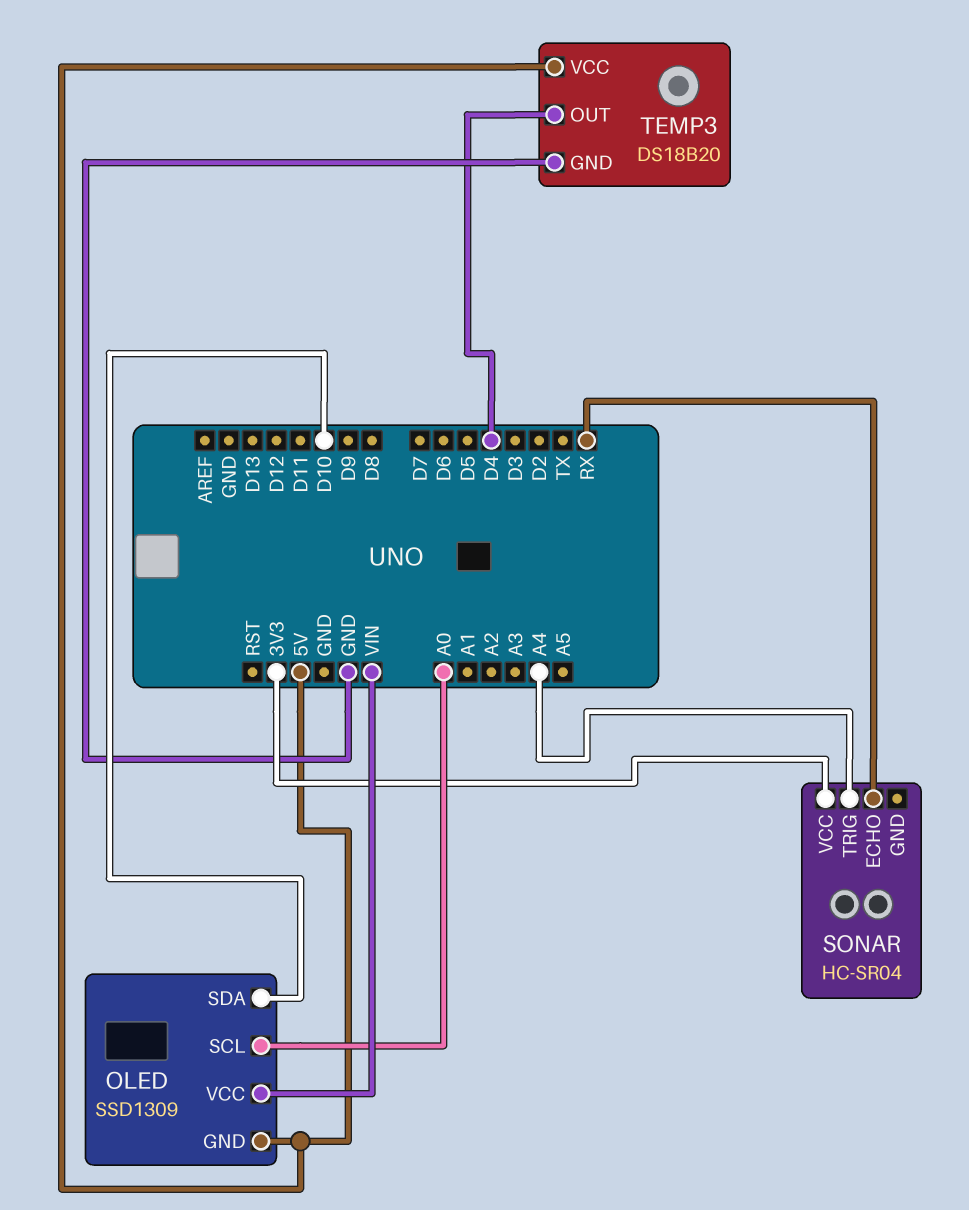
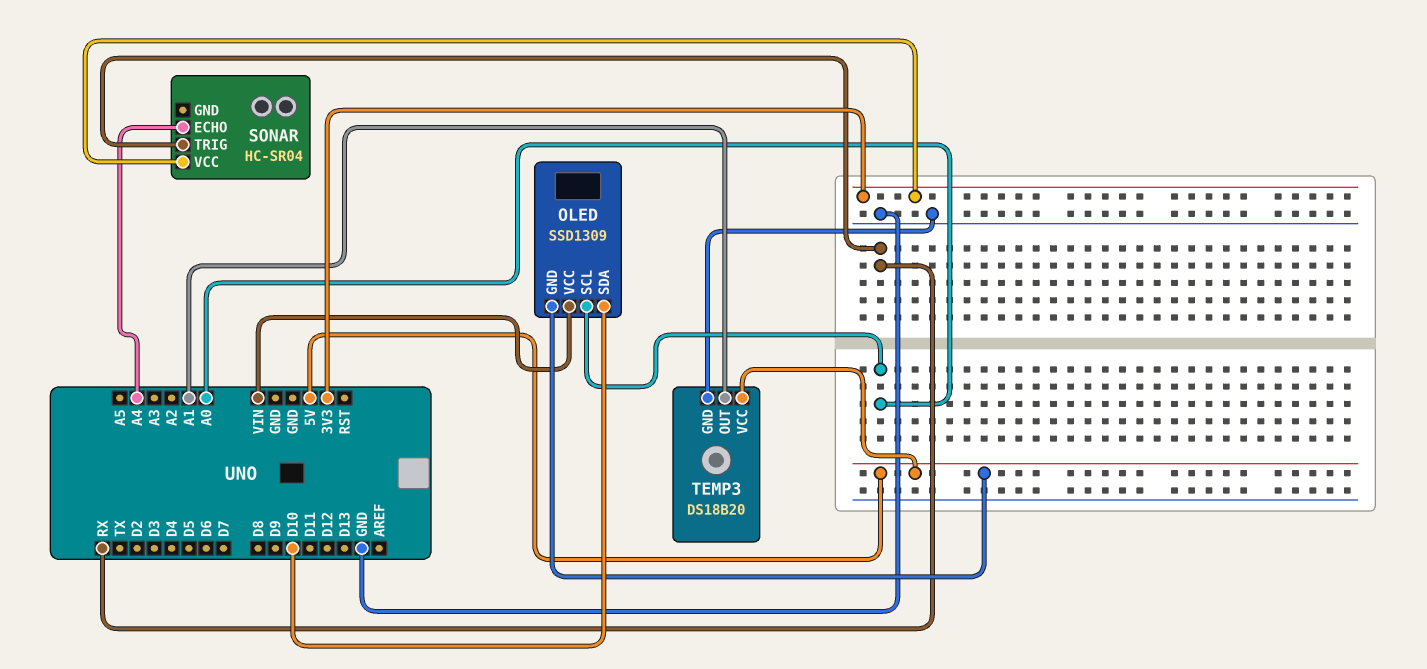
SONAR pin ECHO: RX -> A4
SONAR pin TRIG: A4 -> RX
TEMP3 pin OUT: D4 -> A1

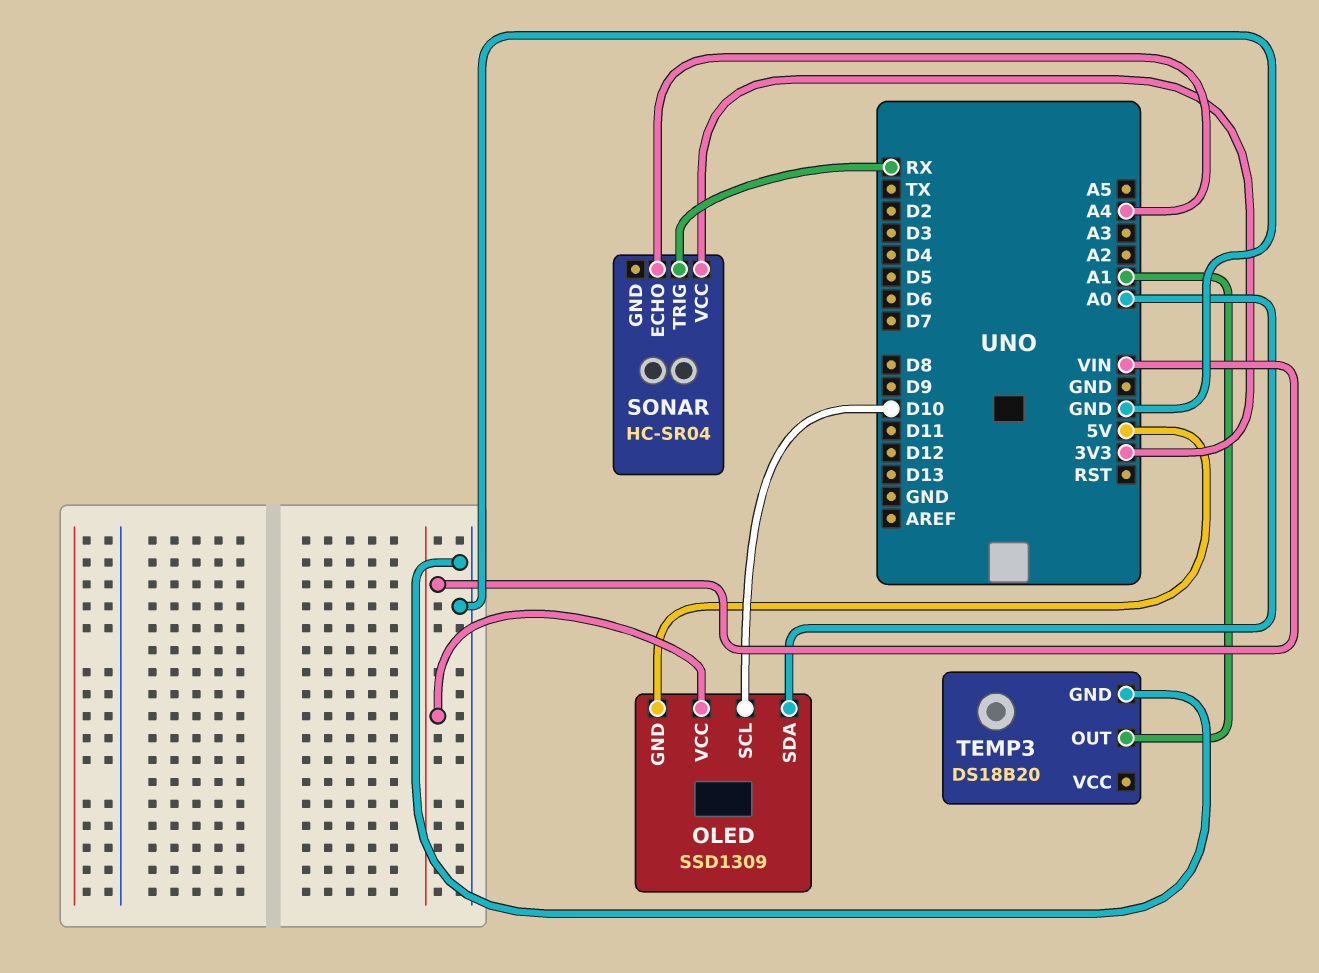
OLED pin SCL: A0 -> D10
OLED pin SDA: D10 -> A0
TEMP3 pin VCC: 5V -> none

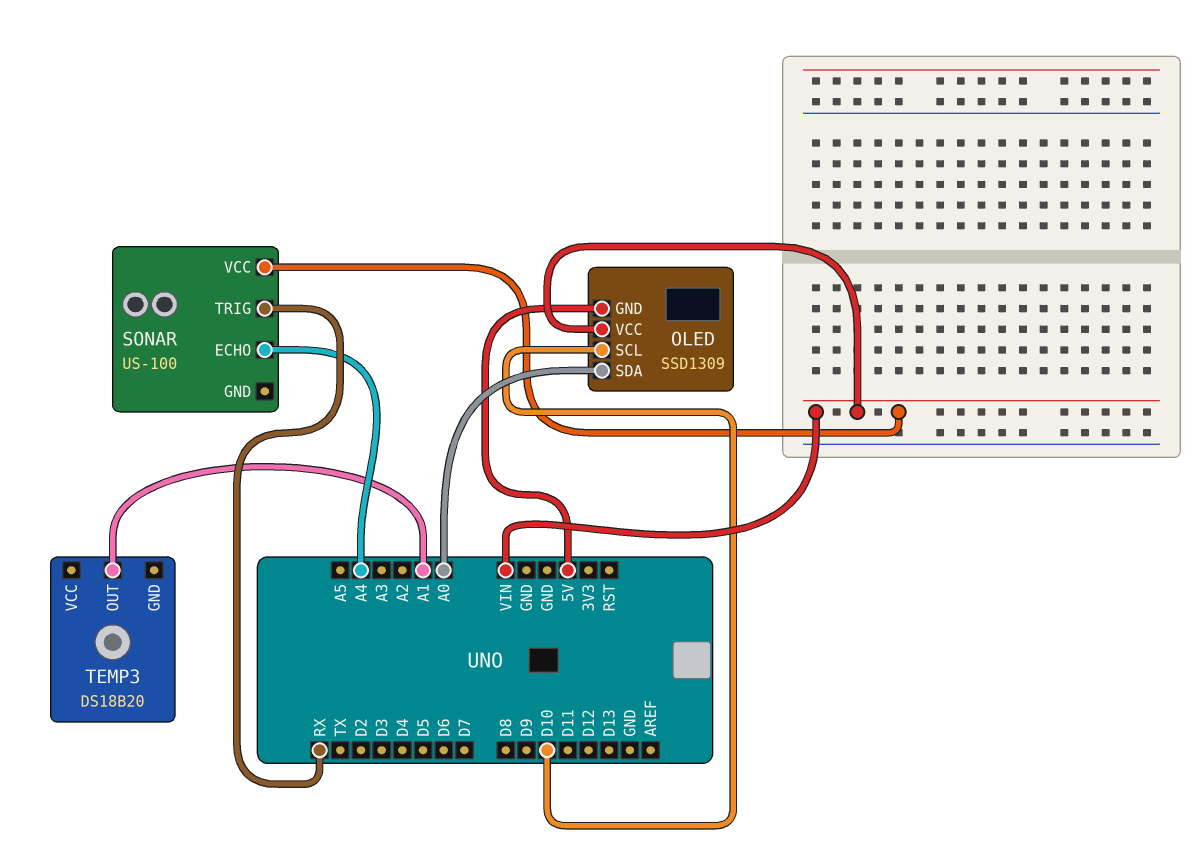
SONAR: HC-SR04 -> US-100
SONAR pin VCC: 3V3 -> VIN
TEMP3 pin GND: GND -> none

==

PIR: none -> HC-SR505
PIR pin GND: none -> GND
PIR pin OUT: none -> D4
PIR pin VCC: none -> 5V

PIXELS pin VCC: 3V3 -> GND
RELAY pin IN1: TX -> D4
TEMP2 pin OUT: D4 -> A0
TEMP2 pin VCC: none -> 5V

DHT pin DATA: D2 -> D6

==

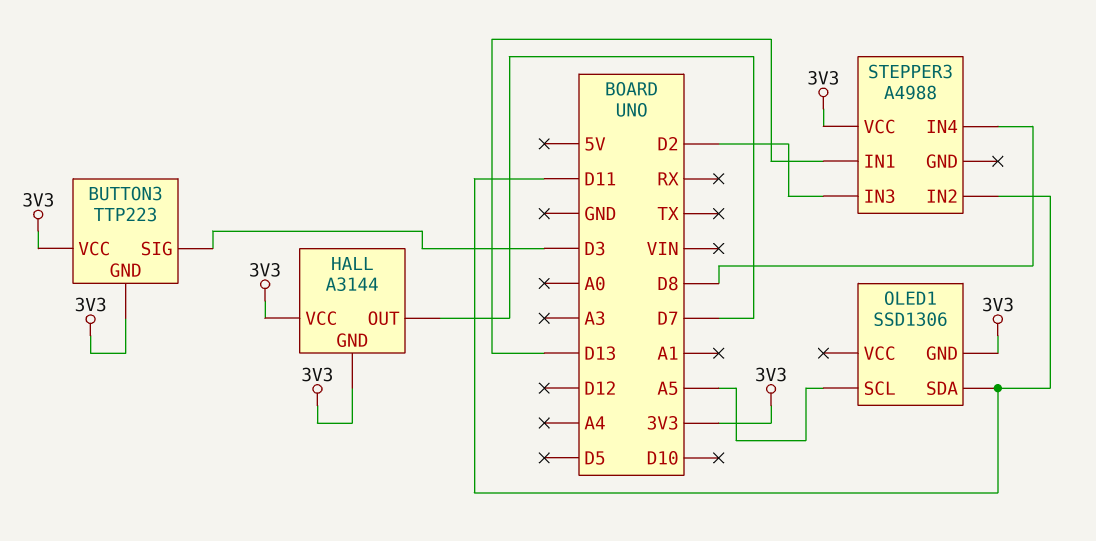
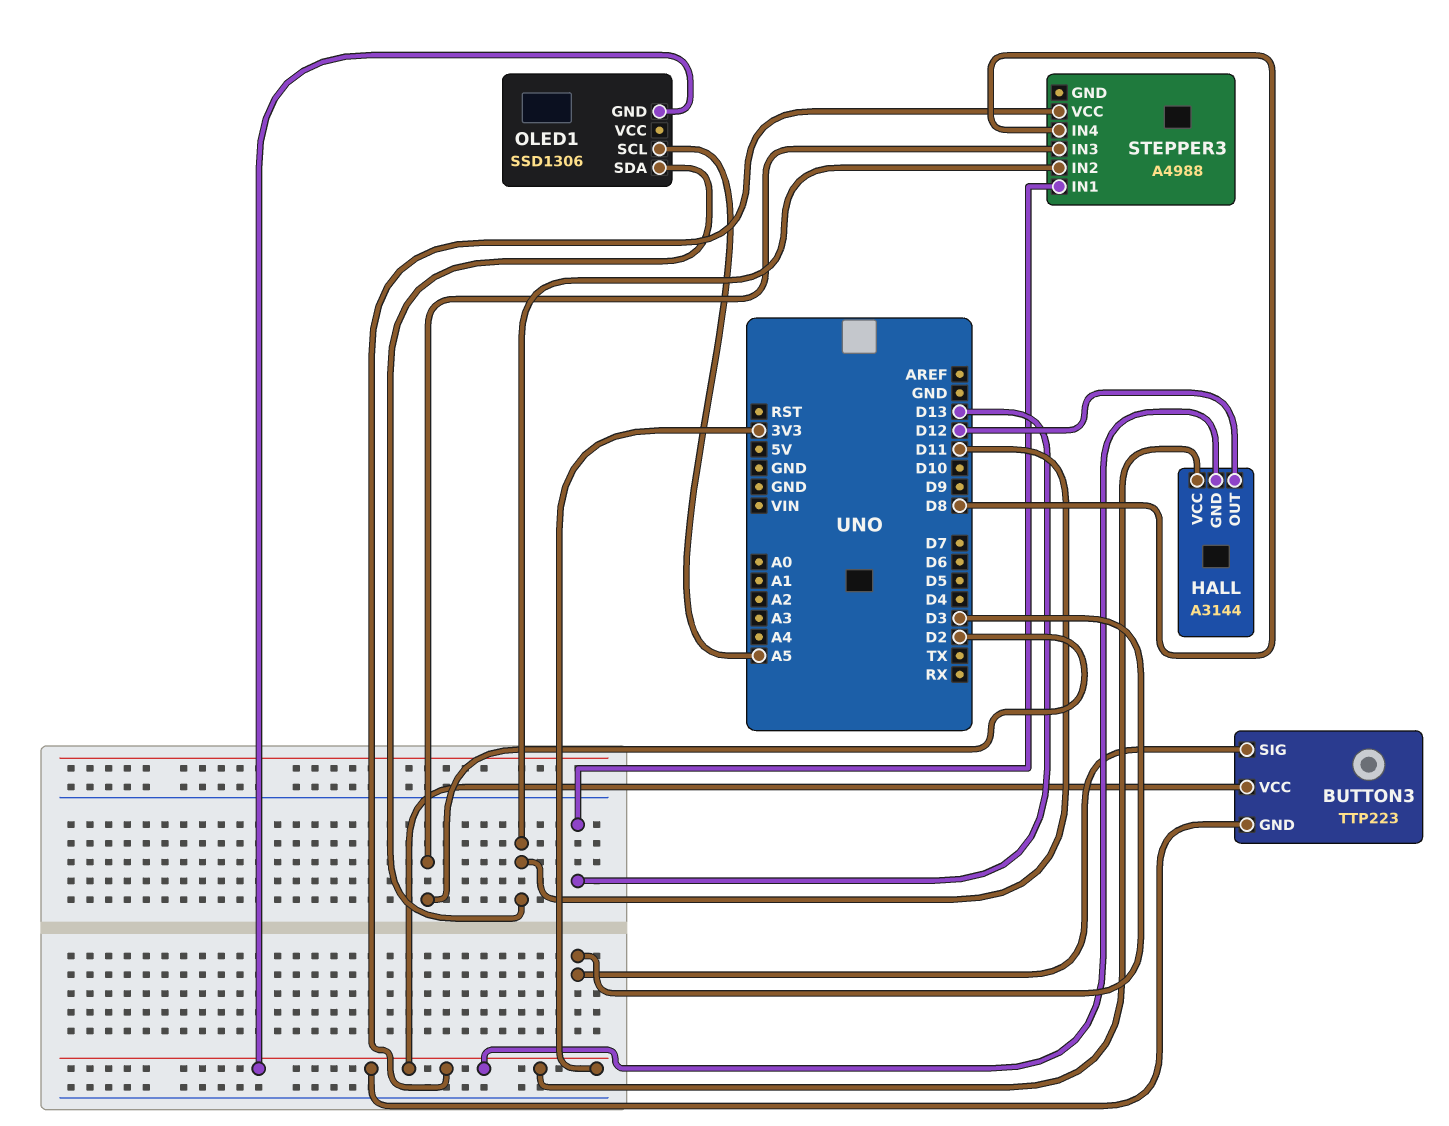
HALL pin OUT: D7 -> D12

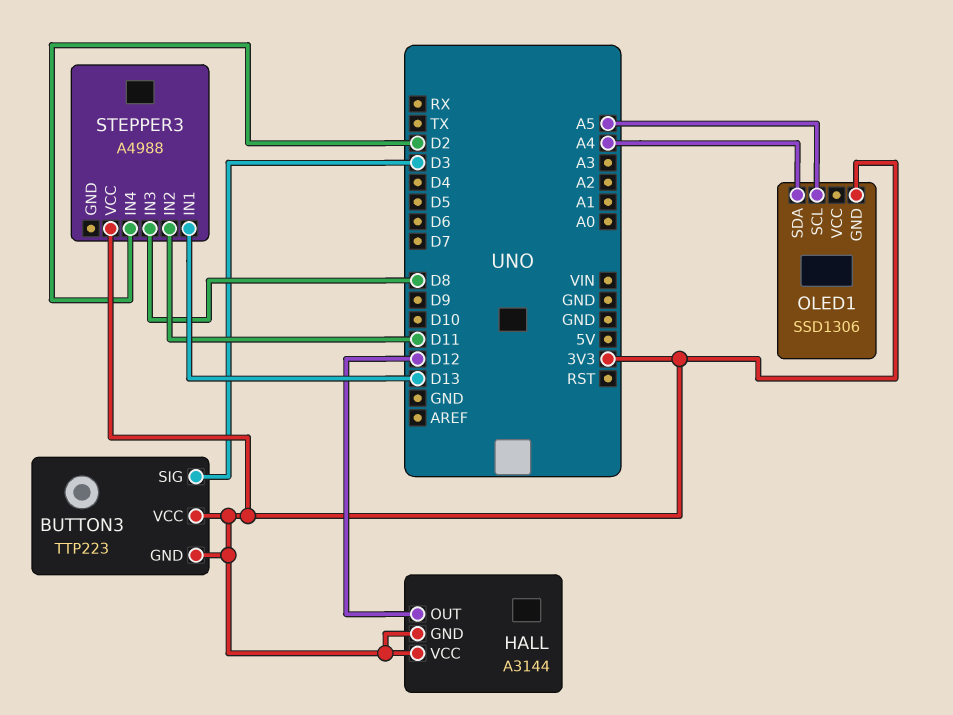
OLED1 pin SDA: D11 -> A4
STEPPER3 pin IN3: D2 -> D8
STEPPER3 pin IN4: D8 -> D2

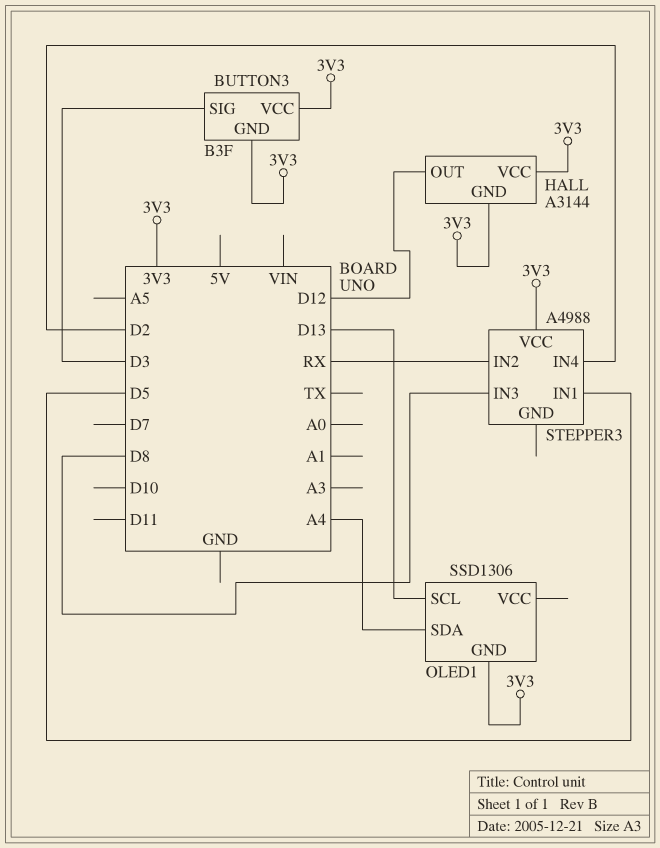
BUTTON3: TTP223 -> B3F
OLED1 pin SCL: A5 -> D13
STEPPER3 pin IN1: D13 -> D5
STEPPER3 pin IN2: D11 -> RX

WHAT IS BEING ASKED – Would you set down only the lines above from the line with "SONAR pin ECHO: RX -> A4" to the line with "TEMP3 pin GND: GND -> none", both included, exactly as they stand and without the pictures?

PROBLEM SOLUTION –
SONAR pin ECHO: RX -> A4
SONAR pin TRIG: A4 -> RX
TEMP3 pin OUT: D4 -> A1

OLED pin SCL: A0 -> D10
OLED pin SDA: D10 -> A0
TEMP3 pin VCC: 5V -> none

SONAR: HC-SR04 -> US-100
SONAR pin VCC: 3V3 -> VIN
TEMP3 pin GND: GND -> none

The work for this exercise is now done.